Activity »
With the records as your source, report how many lines contain "blue". Add no other words.

---*---

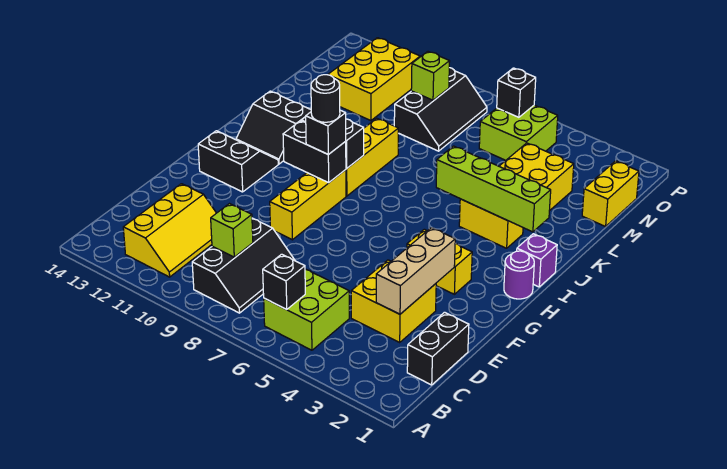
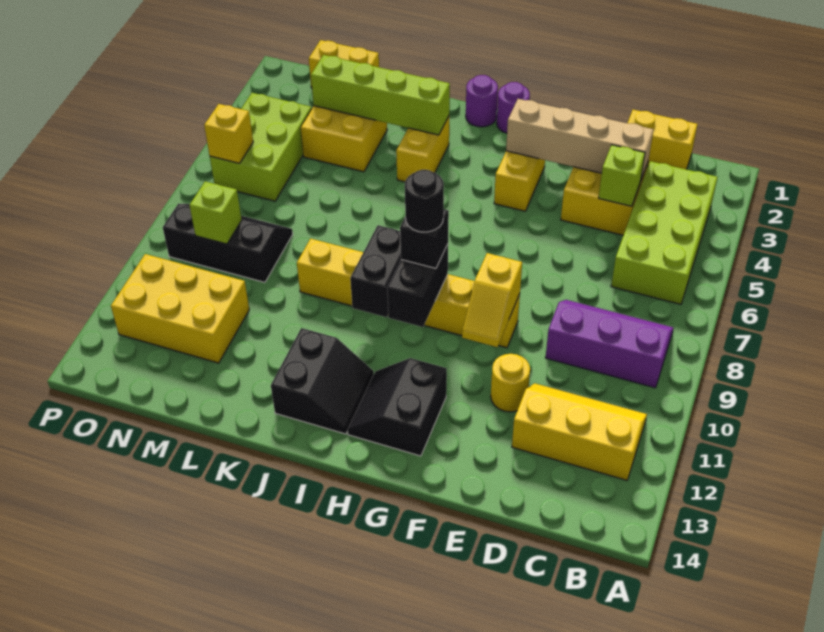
lime brick B5:C6 level 1 -> lime brick B3:C6 level 1
black brick B6 level 2 -> none
black slope B8:D9 level 1 top 9 -> purple slope B8:D9 level 1 top 9
black brick C1:D1 level 1 -> yellow brick C1:D1 level 1
lime brick C9 level 2 -> lime brick D4 level 2
tan brick D3:F3 level 2 -> tan brick D3:G3 level 2
none -> yellow round brick E11 level 1
none -> yellow slope F9:F10 level 2 top 9
purple brick I1 level 1 -> purple round brick I1 level 1
lime brick J2:J5 level 2 -> lime brick J3:M3 level 2
lime brick N5:O6 level 1 -> lime brick N4:O6 level 1
black brick O6 level 2 -> yellow brick O6 level 2

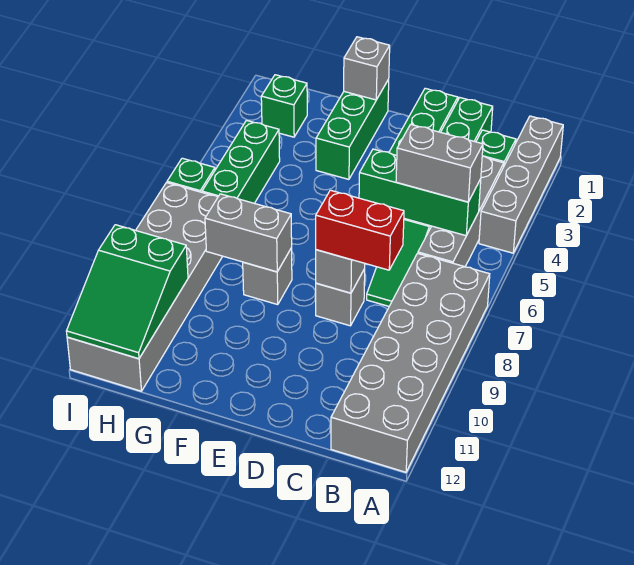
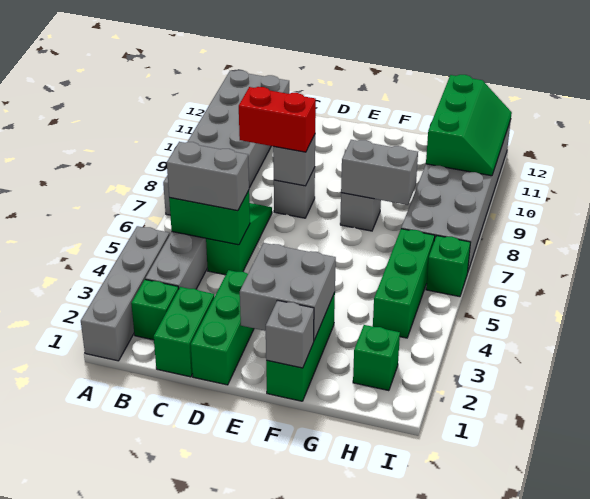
green brick B5:D5 level 2 -> green brick B5:C5 level 2
none -> grey brick E2:F3 level 2
green slope H10:I12 level 2 top 10 -> green slope H10:I12 level 2 top H

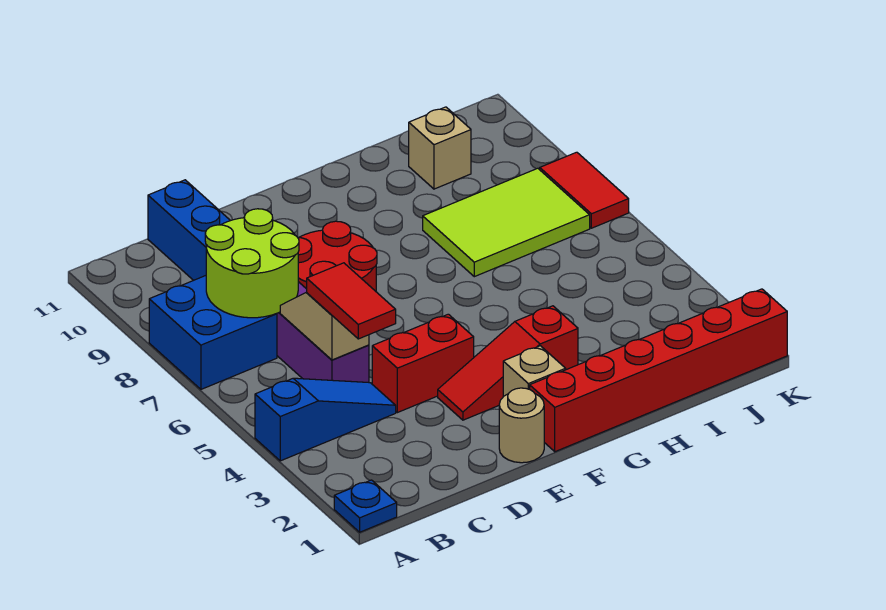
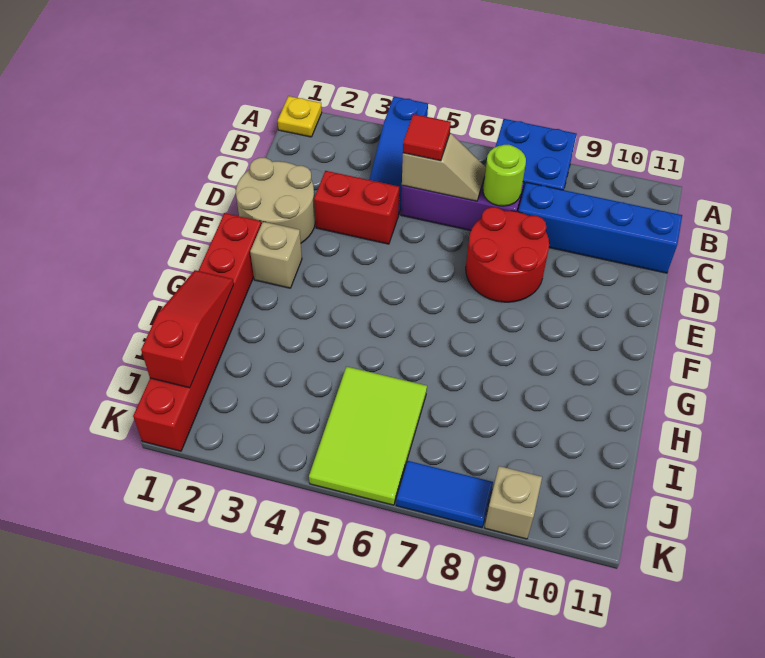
blue plate A1 level 1 -> yellow plate A1 level 1
lime round brick B7:C8 level 2 -> lime round brick C7 level 2
red tile C4:C5 level 3 -> red tile C5 level 3
red brick D4:E4 level 1 -> red brick D3:D4 level 1
tan round brick E1 level 1 -> tan round brick D1:E2 level 1
red slope E3:G3 level 1 top G -> red slope H1:J1 level 2 top J
lime tile H7:J8 level 1 -> lime tile I5:K6 level 1
tan brick I10 level 1 -> tan brick K9 level 1
red tile K7:K8 level 1 -> blue tile K7:K8 level 1

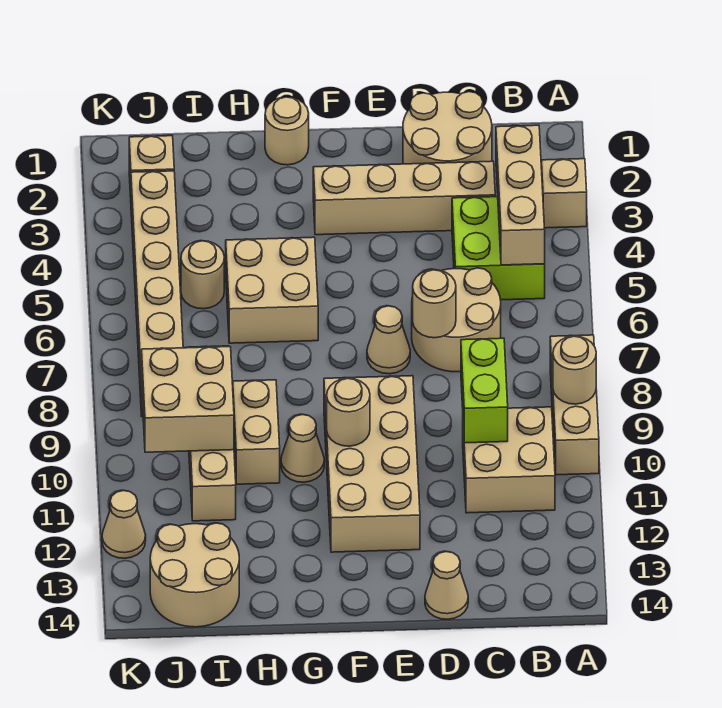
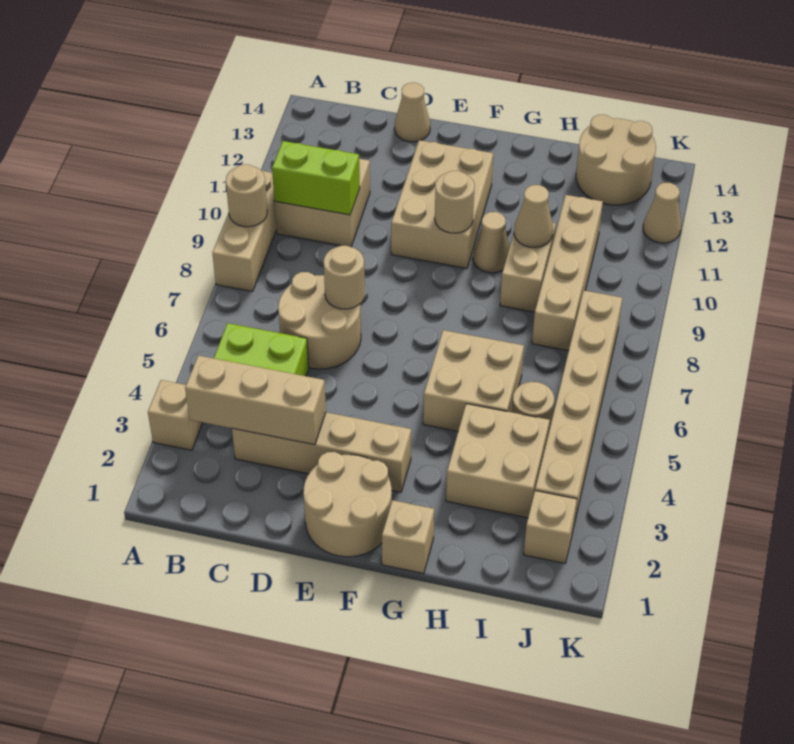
tan brick B3:B5 level 2 -> tan brick B3:D3 level 2
tan round brick C1:D2 level 1 -> tan round brick E1:F2 level 1
lime brick C9:C10 level 2 -> lime brick B10:C10 level 2
tan cone E7 level 1 -> tan cone H10 level 2
tan brick E9:F12 level 1 -> tan brick E10:F12 level 1
tan round brick G1 level 1 -> tan brick G1 level 1
tan brick I9:J10 level 2 -> tan brick H3:I4 level 1

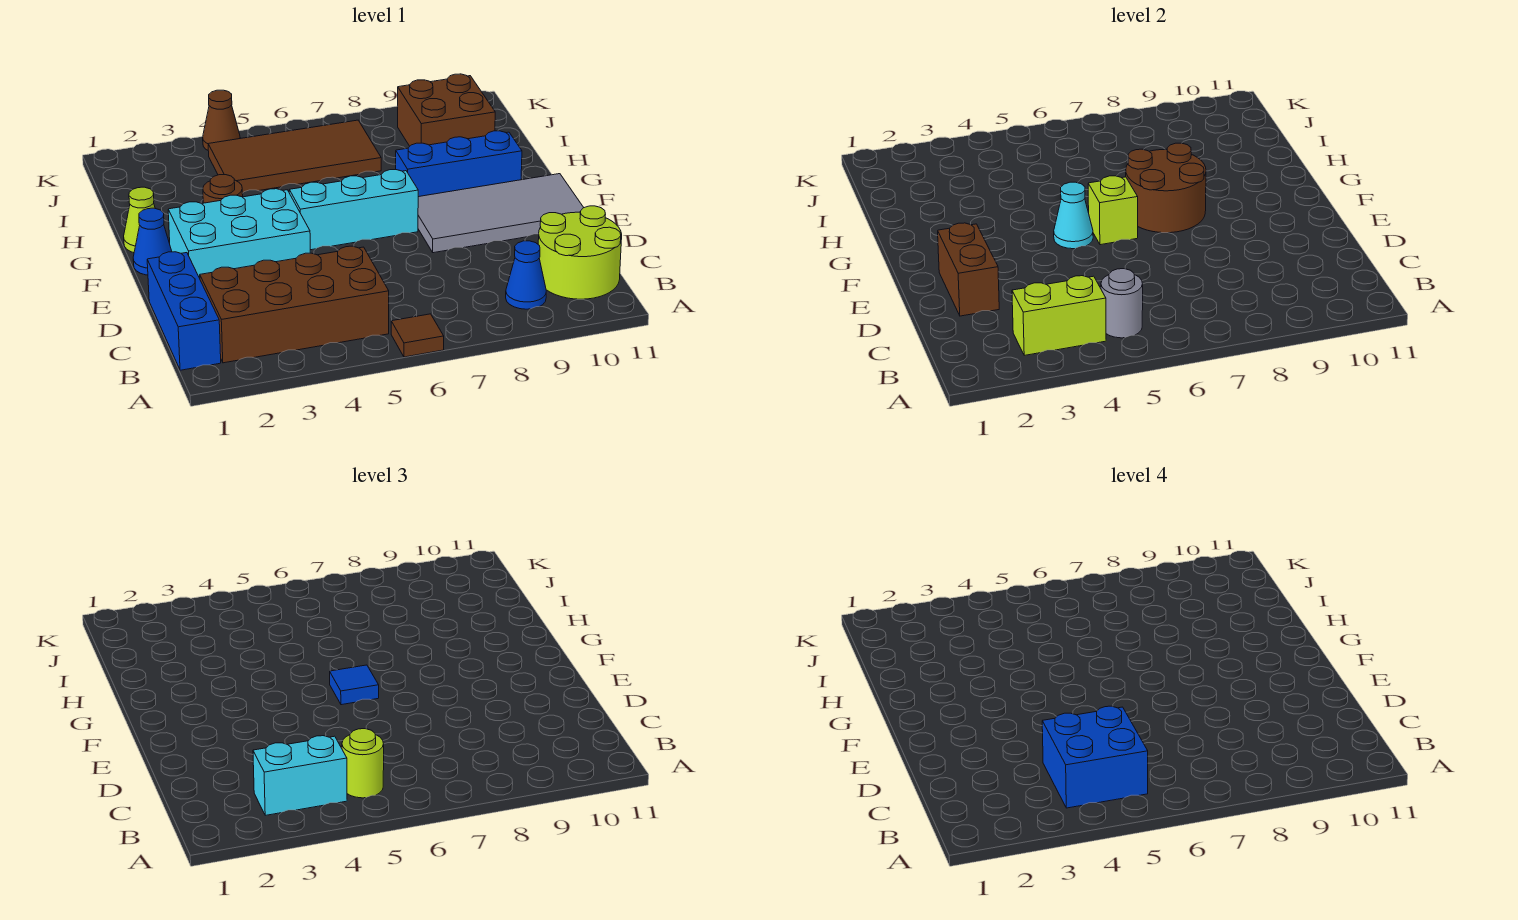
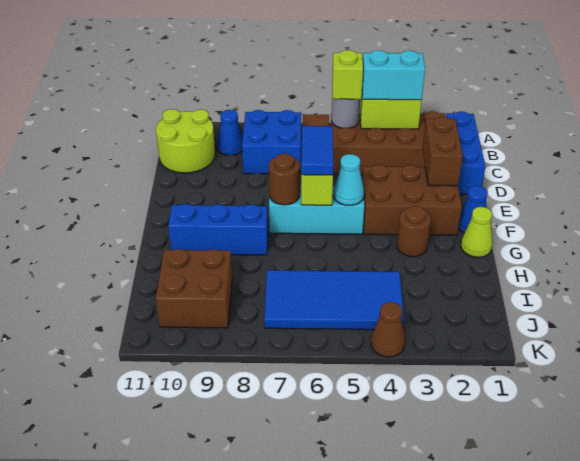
blue brick B4:C5 level 4 -> blue brick B7:C8 level 1
lime round brick B5 level 3 -> lime brick B5 level 3
cyan brick E2:F4 level 1 -> brown brick E2:F4 level 1
grey tile E8:F11 level 1 -> none
blue tile F6 level 3 -> blue tile E6:F6 level 3
brown round brick F7:G8 level 2 -> brown round brick F7 level 2
brown tile I4:J7 level 1 -> blue tile I4:J7 level 1

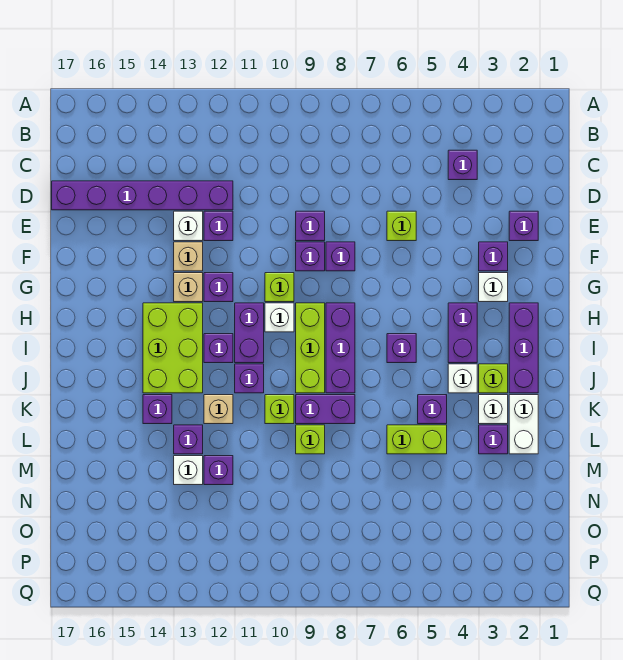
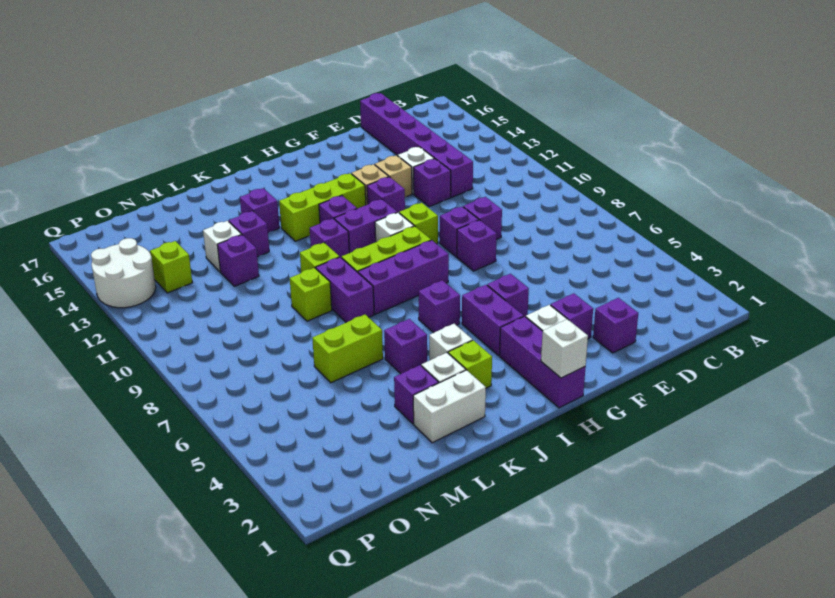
purple brick C4 level 1 -> purple brick G5 level 1
lime brick E6 level 1 -> lime brick O13 level 1
none -> white brick H1 level 2
purple brick H2:J2 level 1 -> purple brick H1:H3 level 1
purple brick H4:I4 level 1 -> purple brick H4:H5 level 1
lime brick H13:J14 level 1 -> lime brick H13:J13 level 1
tan brick K12 level 1 -> none
lime brick L5:L6 level 1 -> lime brick L6:M6 level 1
none -> white round brick P13:Q14 level 1

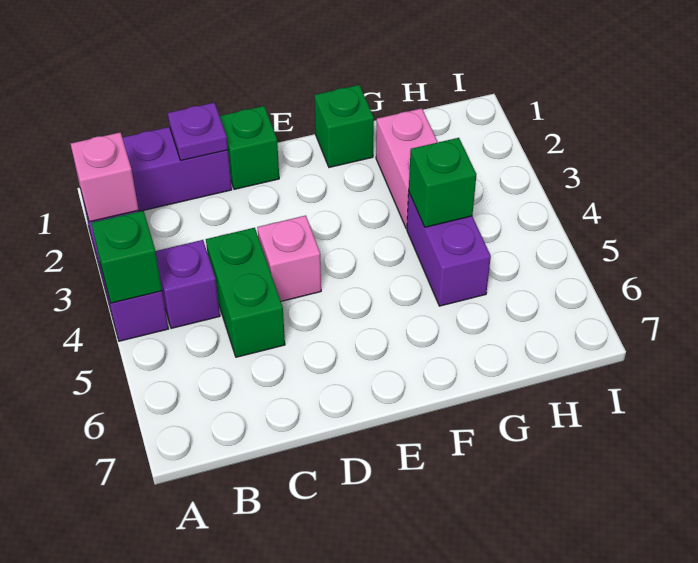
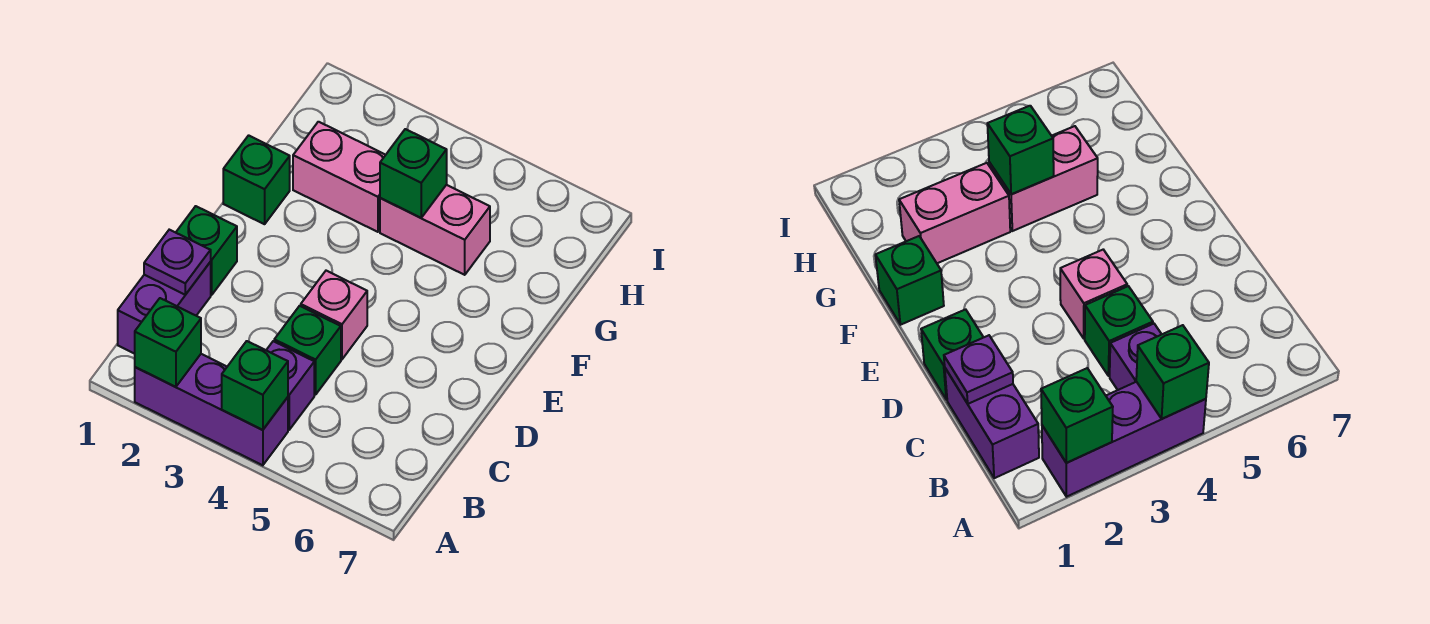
pink brick A2 level 2 -> green brick A2 level 2
green brick C4:C5 level 1 -> green brick C4 level 1
purple brick G4:G5 level 1 -> pink brick G4:G5 level 1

---*---

Response to the exercise »
5